# TASK DESCRIPTION:
Retype the records below word for word, from the first line up to and including the line containing "purple rectangle: moved 8 px left".
────────────────────────────────────────
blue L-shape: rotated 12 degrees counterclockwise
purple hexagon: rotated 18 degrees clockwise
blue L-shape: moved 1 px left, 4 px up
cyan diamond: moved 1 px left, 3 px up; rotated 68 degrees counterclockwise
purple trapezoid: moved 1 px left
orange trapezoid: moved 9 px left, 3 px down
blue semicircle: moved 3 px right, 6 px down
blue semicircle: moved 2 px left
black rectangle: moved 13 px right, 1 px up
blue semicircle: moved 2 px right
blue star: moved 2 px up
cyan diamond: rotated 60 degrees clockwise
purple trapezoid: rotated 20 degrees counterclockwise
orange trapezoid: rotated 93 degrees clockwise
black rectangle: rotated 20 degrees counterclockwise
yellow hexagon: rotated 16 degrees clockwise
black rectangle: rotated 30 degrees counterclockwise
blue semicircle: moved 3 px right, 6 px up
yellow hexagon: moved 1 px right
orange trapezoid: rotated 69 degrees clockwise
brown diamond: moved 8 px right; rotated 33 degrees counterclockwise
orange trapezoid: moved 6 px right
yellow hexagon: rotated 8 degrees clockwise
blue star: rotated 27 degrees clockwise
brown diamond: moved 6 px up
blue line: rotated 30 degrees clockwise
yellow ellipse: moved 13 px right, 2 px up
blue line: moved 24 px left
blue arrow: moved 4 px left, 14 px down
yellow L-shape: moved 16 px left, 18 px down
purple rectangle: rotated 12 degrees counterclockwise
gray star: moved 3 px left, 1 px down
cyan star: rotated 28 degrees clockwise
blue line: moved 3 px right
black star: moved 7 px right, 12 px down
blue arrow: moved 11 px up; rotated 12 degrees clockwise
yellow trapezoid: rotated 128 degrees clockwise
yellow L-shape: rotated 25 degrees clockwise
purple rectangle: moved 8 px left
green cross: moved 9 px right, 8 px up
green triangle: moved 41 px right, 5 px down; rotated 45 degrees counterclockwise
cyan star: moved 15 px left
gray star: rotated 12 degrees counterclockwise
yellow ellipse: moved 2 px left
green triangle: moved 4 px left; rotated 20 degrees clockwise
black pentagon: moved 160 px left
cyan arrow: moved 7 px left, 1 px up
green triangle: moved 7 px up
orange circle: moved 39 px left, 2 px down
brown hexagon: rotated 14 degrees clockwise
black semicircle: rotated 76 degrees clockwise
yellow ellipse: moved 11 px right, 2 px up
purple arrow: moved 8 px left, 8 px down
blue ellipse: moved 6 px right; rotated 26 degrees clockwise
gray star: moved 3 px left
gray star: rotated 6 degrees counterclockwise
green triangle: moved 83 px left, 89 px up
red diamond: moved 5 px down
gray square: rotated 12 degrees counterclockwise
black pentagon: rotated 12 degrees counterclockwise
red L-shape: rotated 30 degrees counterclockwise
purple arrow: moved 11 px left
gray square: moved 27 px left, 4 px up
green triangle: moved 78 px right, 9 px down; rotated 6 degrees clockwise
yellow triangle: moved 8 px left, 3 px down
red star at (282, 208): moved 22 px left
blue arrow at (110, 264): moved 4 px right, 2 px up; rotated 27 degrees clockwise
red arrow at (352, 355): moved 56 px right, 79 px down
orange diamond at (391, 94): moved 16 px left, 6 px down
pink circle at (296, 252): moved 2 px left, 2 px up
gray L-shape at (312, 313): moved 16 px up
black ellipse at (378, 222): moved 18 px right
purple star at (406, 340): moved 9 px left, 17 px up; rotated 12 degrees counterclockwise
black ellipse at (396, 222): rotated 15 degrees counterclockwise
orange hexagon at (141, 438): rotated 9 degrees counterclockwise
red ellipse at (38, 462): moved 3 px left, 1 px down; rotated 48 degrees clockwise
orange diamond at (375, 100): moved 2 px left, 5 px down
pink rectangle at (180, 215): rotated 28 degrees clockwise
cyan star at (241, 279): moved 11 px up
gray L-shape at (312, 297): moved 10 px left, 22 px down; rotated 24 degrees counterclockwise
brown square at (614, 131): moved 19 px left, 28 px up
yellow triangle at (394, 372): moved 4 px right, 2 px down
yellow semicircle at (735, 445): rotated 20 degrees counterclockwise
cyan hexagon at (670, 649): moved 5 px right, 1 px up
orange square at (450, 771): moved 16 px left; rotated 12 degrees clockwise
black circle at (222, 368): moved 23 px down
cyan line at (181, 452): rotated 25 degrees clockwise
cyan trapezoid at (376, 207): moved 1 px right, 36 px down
────────────────────────────────────────
# CORRECT RESULT:
blue L-shape: rotated 12 degrees counterclockwise
purple hexagon: rotated 18 degrees clockwise
blue L-shape: moved 1 px left, 4 px up
cyan diamond: moved 1 px left, 3 px up; rotated 68 degrees counterclockwise
purple trapezoid: moved 1 px left
orange trapezoid: moved 9 px left, 3 px down
blue semicircle: moved 3 px right, 6 px down
blue semicircle: moved 2 px left
black rectangle: moved 13 px right, 1 px up
blue semicircle: moved 2 px right
blue star: moved 2 px up
cyan diamond: rotated 60 degrees clockwise
purple trapezoid: rotated 20 degrees counterclockwise
orange trapezoid: rotated 93 degrees clockwise
black rectangle: rotated 20 degrees counterclockwise
yellow hexagon: rotated 16 degrees clockwise
black rectangle: rotated 30 degrees counterclockwise
blue semicircle: moved 3 px right, 6 px up
yellow hexagon: moved 1 px right
orange trapezoid: rotated 69 degrees clockwise
brown diamond: moved 8 px right; rotated 33 degrees counterclockwise
orange trapezoid: moved 6 px right
yellow hexagon: rotated 8 degrees clockwise
blue star: rotated 27 degrees clockwise
brown diamond: moved 6 px up
blue line: rotated 30 degrees clockwise
yellow ellipse: moved 13 px right, 2 px up
blue line: moved 24 px left
blue arrow: moved 4 px left, 14 px down
yellow L-shape: moved 16 px left, 18 px down
purple rectangle: rotated 12 degrees counterclockwise
gray star: moved 3 px left, 1 px down
cyan star: rotated 28 degrees clockwise
blue line: moved 3 px right
black star: moved 7 px right, 12 px down
blue arrow: moved 11 px up; rotated 12 degrees clockwise
yellow trapezoid: rotated 128 degrees clockwise
yellow L-shape: rotated 25 degrees clockwise
purple rectangle: moved 8 px left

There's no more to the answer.